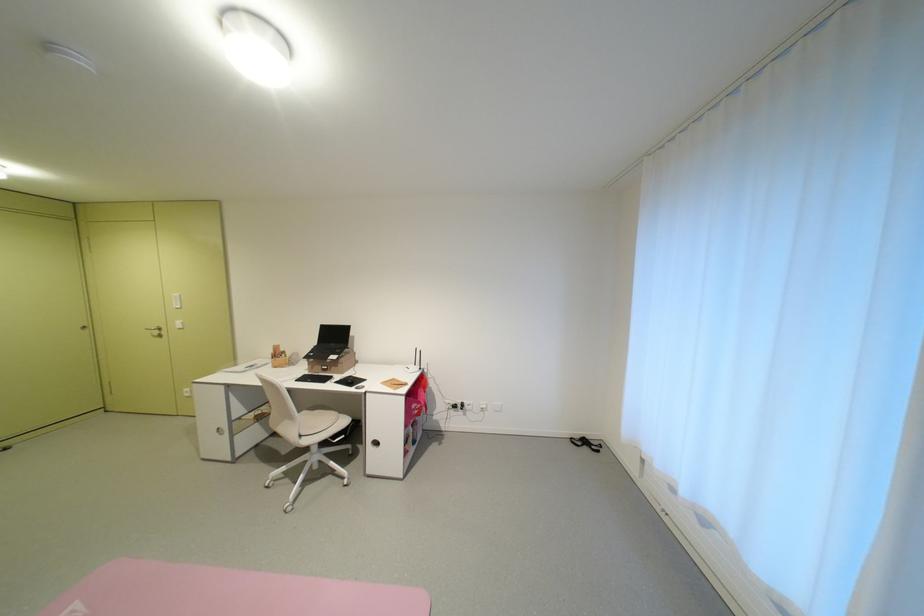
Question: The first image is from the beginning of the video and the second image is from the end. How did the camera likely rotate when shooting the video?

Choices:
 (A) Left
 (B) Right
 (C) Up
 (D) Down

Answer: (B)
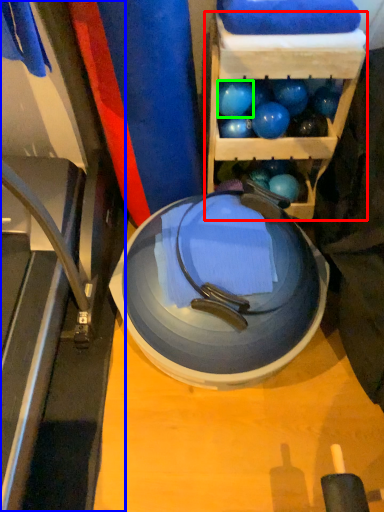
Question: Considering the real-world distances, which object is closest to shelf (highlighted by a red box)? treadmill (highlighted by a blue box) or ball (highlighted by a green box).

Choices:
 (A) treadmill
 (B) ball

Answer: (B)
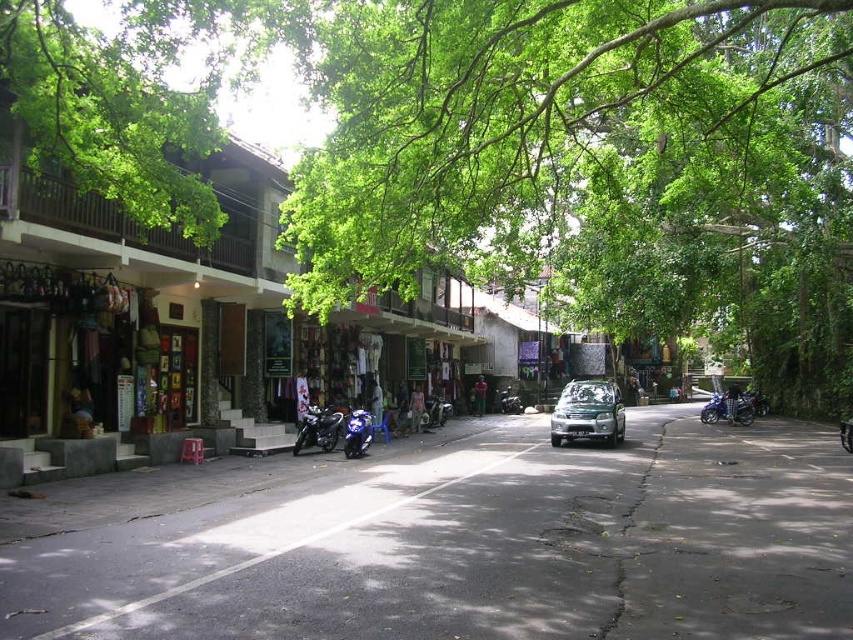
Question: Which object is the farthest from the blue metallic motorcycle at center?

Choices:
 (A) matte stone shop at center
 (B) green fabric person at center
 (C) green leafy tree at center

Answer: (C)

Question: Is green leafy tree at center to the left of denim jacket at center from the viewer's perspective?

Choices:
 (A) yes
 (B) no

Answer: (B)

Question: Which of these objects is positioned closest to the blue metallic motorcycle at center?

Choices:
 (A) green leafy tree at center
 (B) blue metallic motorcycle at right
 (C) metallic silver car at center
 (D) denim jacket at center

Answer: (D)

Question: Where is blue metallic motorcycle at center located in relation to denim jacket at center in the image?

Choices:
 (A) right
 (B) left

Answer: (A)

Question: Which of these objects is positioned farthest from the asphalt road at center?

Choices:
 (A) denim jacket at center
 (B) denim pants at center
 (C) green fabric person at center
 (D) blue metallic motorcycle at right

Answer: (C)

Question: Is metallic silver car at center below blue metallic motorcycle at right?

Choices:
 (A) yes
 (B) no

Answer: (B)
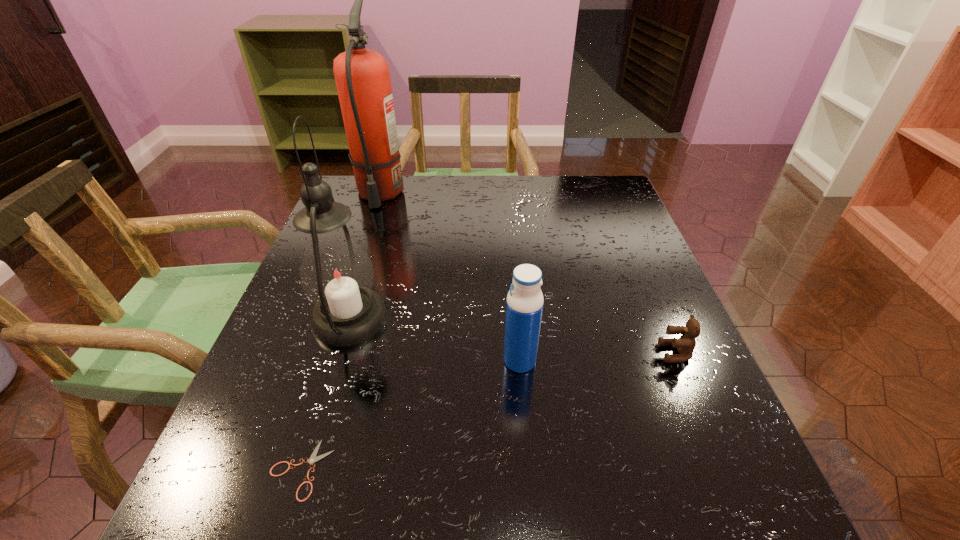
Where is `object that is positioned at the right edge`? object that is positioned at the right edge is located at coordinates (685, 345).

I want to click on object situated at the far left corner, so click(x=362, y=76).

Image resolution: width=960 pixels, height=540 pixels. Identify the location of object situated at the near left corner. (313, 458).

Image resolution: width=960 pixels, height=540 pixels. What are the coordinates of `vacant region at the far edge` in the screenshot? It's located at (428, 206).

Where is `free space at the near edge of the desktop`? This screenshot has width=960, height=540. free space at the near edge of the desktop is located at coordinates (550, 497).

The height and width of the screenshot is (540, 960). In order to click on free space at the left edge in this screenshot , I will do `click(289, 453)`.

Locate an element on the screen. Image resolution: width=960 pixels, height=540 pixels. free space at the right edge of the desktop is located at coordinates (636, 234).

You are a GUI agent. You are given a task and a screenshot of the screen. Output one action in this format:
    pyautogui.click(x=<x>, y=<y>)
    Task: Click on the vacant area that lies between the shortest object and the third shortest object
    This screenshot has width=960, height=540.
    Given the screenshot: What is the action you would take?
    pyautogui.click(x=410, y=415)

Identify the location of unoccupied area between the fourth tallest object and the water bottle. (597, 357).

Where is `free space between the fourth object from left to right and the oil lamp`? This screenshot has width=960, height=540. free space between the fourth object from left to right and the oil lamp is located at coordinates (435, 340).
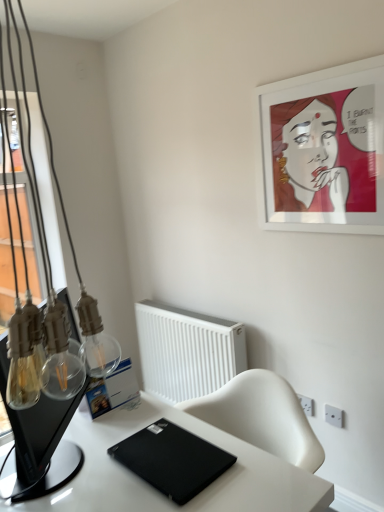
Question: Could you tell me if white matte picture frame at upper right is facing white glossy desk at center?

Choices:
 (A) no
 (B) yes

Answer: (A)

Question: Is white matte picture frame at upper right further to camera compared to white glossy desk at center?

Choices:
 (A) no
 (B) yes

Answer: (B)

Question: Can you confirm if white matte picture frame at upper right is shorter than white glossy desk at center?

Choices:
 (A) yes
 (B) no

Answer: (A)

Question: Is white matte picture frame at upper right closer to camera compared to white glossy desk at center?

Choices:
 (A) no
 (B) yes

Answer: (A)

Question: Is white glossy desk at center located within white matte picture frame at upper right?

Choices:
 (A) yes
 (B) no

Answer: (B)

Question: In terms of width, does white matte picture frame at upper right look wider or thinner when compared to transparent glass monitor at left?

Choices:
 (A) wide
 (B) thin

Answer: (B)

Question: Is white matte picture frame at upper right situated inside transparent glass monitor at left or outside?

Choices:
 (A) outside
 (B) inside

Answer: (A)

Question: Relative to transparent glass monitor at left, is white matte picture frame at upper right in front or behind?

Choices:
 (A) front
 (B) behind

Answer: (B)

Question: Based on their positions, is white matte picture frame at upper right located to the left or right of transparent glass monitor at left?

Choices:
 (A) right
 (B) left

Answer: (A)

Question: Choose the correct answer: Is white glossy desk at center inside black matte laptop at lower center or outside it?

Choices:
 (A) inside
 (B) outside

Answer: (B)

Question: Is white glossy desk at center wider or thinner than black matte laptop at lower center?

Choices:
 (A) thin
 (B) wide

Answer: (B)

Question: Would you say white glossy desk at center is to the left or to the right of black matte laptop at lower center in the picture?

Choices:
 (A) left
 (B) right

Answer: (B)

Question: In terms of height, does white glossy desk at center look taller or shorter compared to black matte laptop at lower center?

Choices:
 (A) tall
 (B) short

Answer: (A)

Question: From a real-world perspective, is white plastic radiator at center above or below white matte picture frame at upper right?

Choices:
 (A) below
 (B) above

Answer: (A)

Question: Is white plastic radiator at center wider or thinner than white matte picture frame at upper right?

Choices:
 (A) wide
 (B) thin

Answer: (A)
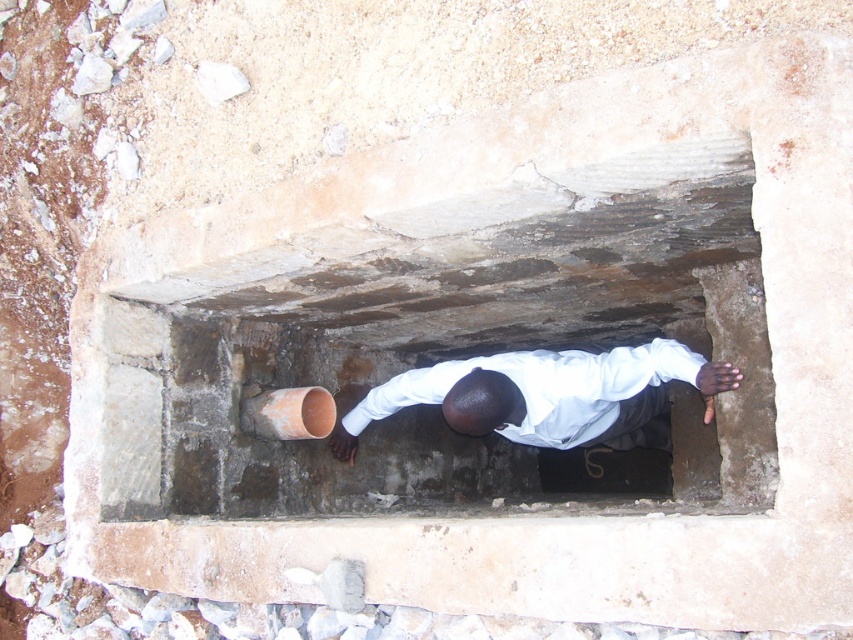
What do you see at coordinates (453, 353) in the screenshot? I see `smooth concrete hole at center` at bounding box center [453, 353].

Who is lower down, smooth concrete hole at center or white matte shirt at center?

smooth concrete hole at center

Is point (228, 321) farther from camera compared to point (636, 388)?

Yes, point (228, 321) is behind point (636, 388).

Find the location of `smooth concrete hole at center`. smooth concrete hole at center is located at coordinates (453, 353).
=-=-=-=-=
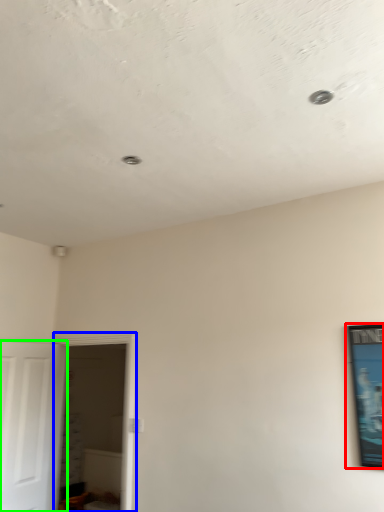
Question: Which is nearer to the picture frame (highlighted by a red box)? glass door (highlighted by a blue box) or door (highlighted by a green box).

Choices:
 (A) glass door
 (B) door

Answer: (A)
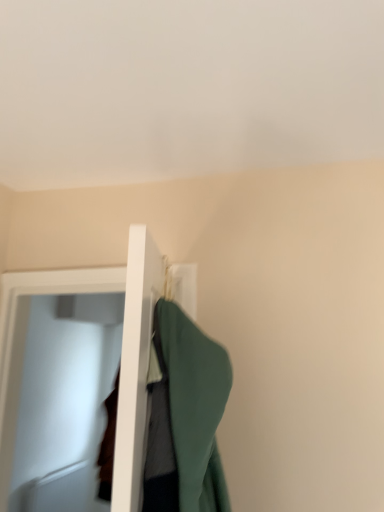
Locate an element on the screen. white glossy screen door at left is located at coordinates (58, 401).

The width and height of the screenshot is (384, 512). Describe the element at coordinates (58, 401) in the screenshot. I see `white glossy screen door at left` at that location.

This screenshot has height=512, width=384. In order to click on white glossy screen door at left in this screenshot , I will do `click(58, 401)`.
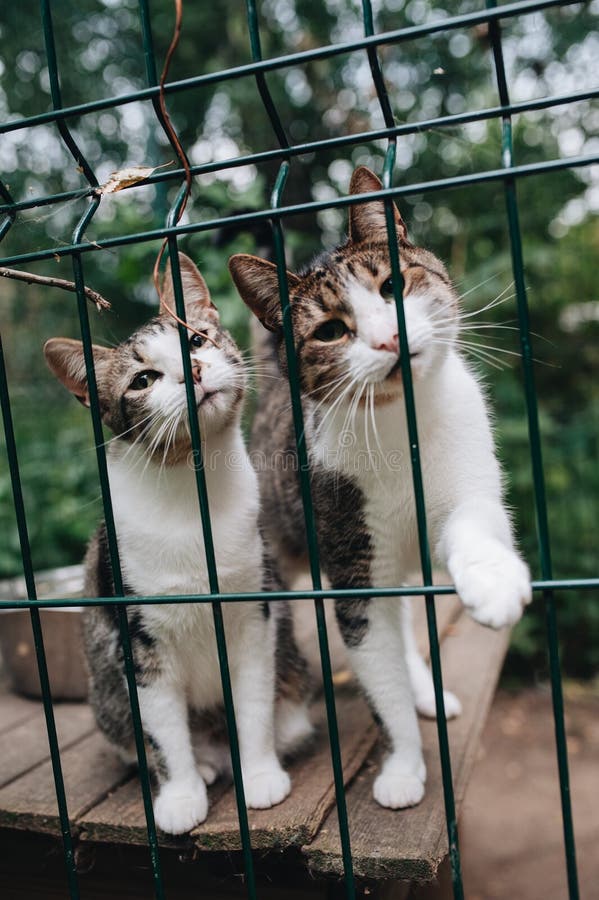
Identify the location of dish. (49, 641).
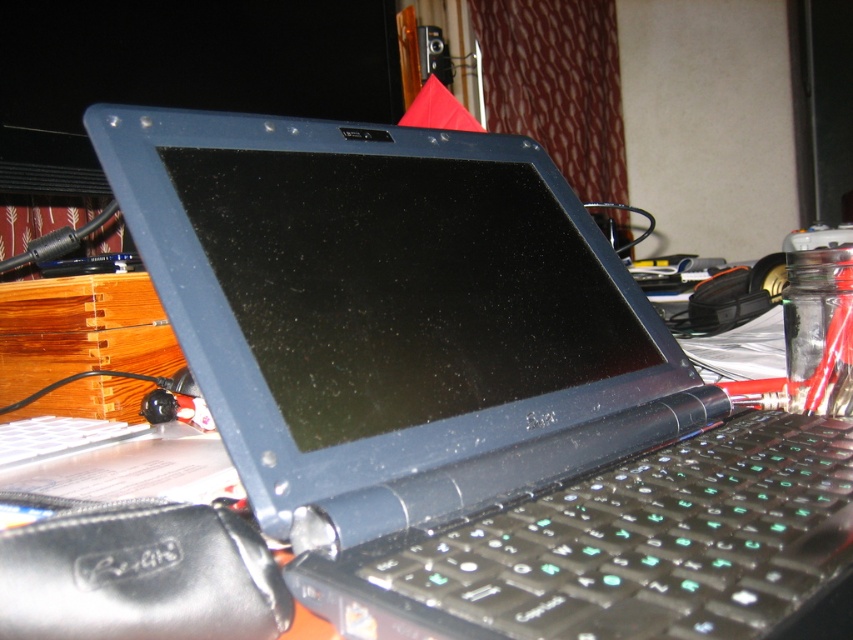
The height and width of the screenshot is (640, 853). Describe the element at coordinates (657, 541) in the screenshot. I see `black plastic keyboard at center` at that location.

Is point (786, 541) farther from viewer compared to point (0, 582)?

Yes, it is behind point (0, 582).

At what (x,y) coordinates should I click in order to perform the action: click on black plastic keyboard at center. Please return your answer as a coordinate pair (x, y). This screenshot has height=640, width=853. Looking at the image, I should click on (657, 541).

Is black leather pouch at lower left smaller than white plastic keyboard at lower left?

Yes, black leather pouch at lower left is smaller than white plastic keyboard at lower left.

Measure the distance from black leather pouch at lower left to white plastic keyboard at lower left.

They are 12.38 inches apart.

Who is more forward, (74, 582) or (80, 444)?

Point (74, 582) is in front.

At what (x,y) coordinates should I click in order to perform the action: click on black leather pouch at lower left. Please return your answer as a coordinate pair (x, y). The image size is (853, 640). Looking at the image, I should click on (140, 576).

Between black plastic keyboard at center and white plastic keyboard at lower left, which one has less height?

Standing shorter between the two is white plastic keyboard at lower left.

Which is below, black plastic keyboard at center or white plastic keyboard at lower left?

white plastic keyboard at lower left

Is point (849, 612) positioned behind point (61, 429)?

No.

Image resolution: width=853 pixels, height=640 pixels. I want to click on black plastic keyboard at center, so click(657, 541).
=-=-=-=-=
From the listing above, pick out every line that contains the string "denim", treating uppercase and lowercase as different.

**WRITTEN SOLUTION**
Question: Is green leafy tree at center to the left of denim jacket at center from the viewer's perspective?
 (D) denim jacket at center
Question: Where is blue metallic motorcycle at center located in relation to denim jacket at center in the image?
 (A) denim jacket at center
 (B) denim pants at center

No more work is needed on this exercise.